*Task instructions:* Print the entries once more, unchanged.

Saved entries

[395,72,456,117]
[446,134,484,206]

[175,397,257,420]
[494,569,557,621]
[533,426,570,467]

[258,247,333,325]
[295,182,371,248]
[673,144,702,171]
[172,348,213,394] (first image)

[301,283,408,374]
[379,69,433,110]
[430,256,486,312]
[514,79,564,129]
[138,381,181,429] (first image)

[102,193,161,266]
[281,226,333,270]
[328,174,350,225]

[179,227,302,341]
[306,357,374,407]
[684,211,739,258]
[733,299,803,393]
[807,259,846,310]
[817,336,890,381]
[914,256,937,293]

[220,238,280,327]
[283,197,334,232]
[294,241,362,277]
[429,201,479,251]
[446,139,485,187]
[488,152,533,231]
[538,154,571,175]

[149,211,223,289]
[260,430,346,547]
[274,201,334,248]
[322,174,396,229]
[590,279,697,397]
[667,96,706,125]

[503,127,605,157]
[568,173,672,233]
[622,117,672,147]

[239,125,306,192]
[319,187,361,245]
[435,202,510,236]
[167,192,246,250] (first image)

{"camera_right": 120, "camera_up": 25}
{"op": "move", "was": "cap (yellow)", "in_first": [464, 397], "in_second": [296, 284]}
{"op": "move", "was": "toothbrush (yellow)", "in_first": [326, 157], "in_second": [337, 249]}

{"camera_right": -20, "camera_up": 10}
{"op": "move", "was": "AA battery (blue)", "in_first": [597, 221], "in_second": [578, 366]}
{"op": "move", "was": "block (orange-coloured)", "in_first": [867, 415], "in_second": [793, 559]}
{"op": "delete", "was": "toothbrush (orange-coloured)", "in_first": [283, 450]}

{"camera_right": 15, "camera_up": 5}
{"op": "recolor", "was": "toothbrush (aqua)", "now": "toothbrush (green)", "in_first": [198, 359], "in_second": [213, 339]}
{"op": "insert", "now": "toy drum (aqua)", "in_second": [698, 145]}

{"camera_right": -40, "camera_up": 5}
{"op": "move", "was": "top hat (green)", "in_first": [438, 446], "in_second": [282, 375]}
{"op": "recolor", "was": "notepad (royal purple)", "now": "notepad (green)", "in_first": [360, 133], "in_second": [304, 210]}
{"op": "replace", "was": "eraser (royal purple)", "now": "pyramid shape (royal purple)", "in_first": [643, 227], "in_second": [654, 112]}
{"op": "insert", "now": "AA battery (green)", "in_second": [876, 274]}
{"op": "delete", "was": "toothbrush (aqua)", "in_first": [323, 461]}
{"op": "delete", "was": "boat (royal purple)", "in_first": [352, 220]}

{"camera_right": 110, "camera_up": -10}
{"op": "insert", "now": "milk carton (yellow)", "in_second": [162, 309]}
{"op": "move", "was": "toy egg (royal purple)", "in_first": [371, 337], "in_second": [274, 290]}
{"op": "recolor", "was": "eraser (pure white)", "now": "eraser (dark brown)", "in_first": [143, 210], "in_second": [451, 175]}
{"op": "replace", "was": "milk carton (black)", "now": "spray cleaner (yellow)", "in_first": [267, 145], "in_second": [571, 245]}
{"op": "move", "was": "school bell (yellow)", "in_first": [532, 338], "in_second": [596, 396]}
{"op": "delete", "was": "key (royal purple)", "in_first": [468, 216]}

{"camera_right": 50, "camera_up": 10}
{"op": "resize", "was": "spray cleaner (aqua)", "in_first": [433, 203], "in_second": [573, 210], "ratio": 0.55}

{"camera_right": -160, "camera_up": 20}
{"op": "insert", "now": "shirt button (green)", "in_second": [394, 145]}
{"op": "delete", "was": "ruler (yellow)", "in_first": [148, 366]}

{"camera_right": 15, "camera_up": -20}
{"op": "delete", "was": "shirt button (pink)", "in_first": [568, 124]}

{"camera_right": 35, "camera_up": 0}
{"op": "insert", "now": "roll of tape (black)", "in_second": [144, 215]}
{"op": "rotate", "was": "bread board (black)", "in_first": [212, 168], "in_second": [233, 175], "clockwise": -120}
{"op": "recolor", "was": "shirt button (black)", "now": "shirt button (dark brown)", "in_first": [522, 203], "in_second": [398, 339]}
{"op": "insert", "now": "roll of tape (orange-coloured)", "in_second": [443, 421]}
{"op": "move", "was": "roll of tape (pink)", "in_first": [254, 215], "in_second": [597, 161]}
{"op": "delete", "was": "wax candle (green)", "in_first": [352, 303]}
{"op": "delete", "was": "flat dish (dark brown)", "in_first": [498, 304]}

*Exercise result:*
[395,72,456,117]
[446,134,484,206]

[175,397,257,420]
[494,569,557,621]
[533,426,570,467]

[258,247,333,325]
[295,182,371,248]
[673,144,702,171]
[172,348,213,394] (first image)

[301,283,408,374]
[379,69,433,110]
[430,256,486,312]
[514,79,564,129]
[138,381,181,429] (first image)

[102,193,161,266]
[281,226,333,270]
[328,174,350,225]

[179,227,302,341]
[306,357,374,407]
[684,211,739,258]
[733,299,803,393]
[807,259,846,310]
[817,336,890,381]
[914,256,937,293]

[220,238,280,327]
[283,197,334,232]
[294,241,362,277]
[429,201,479,251]
[446,139,485,187]
[488,152,533,231]
[538,154,571,175]

[149,211,223,289]
[260,430,346,547]
[274,201,334,248]
[322,174,396,229]
[590,279,697,397]
[667,96,706,125]

[503,127,605,157]
[568,173,672,233]
[622,117,672,147]

[239,125,306,192]
[319,187,361,245]
[435,202,510,236]
[167,192,246,250] (first image)

{"camera_right": 120, "camera_up": 25}
{"op": "move", "was": "cap (yellow)", "in_first": [464, 397], "in_second": [296, 284]}
{"op": "move", "was": "toothbrush (yellow)", "in_first": [326, 157], "in_second": [337, 249]}

{"camera_right": -20, "camera_up": 10}
{"op": "move", "was": "AA battery (blue)", "in_first": [597, 221], "in_second": [578, 366]}
{"op": "move", "was": "block (orange-coloured)", "in_first": [867, 415], "in_second": [793, 559]}
{"op": "delete", "was": "toothbrush (orange-coloured)", "in_first": [283, 450]}

{"camera_right": 15, "camera_up": 5}
{"op": "recolor", "was": "toothbrush (aqua)", "now": "toothbrush (green)", "in_first": [198, 359], "in_second": [213, 339]}
{"op": "insert", "now": "toy drum (aqua)", "in_second": [698, 145]}

{"camera_right": -40, "camera_up": 5}
{"op": "move", "was": "top hat (green)", "in_first": [438, 446], "in_second": [282, 375]}
{"op": "recolor", "was": "notepad (royal purple)", "now": "notepad (green)", "in_first": [360, 133], "in_second": [304, 210]}
{"op": "replace", "was": "eraser (royal purple)", "now": "pyramid shape (royal purple)", "in_first": [643, 227], "in_second": [654, 112]}
{"op": "insert", "now": "AA battery (green)", "in_second": [876, 274]}
{"op": "delete", "was": "toothbrush (aqua)", "in_first": [323, 461]}
{"op": "delete", "was": "boat (royal purple)", "in_first": [352, 220]}

{"camera_right": 110, "camera_up": -10}
{"op": "insert", "now": "milk carton (yellow)", "in_second": [162, 309]}
{"op": "move", "was": "toy egg (royal purple)", "in_first": [371, 337], "in_second": [274, 290]}
{"op": "recolor", "was": "eraser (pure white)", "now": "eraser (dark brown)", "in_first": [143, 210], "in_second": [451, 175]}
{"op": "replace", "was": "milk carton (black)", "now": "spray cleaner (yellow)", "in_first": [267, 145], "in_second": [571, 245]}
{"op": "move", "was": "school bell (yellow)", "in_first": [532, 338], "in_second": [596, 396]}
{"op": "delete", "was": "key (royal purple)", "in_first": [468, 216]}

{"camera_right": 50, "camera_up": 10}
{"op": "resize", "was": "spray cleaner (aqua)", "in_first": [433, 203], "in_second": [573, 210], "ratio": 0.55}

{"camera_right": -160, "camera_up": 20}
{"op": "insert", "now": "shirt button (green)", "in_second": [394, 145]}
{"op": "delete", "was": "ruler (yellow)", "in_first": [148, 366]}

{"camera_right": 15, "camera_up": -20}
{"op": "delete", "was": "shirt button (pink)", "in_first": [568, 124]}

{"camera_right": 35, "camera_up": 0}
{"op": "insert", "now": "roll of tape (black)", "in_second": [144, 215]}
{"op": "rotate", "was": "bread board (black)", "in_first": [212, 168], "in_second": [233, 175], "clockwise": -120}
{"op": "recolor", "was": "shirt button (black)", "now": "shirt button (dark brown)", "in_first": [522, 203], "in_second": [398, 339]}
{"op": "insert", "now": "roll of tape (orange-coloured)", "in_second": [443, 421]}
{"op": "move", "was": "roll of tape (pink)", "in_first": [254, 215], "in_second": [597, 161]}
{"op": "delete", "was": "wax candle (green)", "in_first": [352, 303]}
{"op": "delete", "was": "flat dish (dark brown)", "in_first": [498, 304]}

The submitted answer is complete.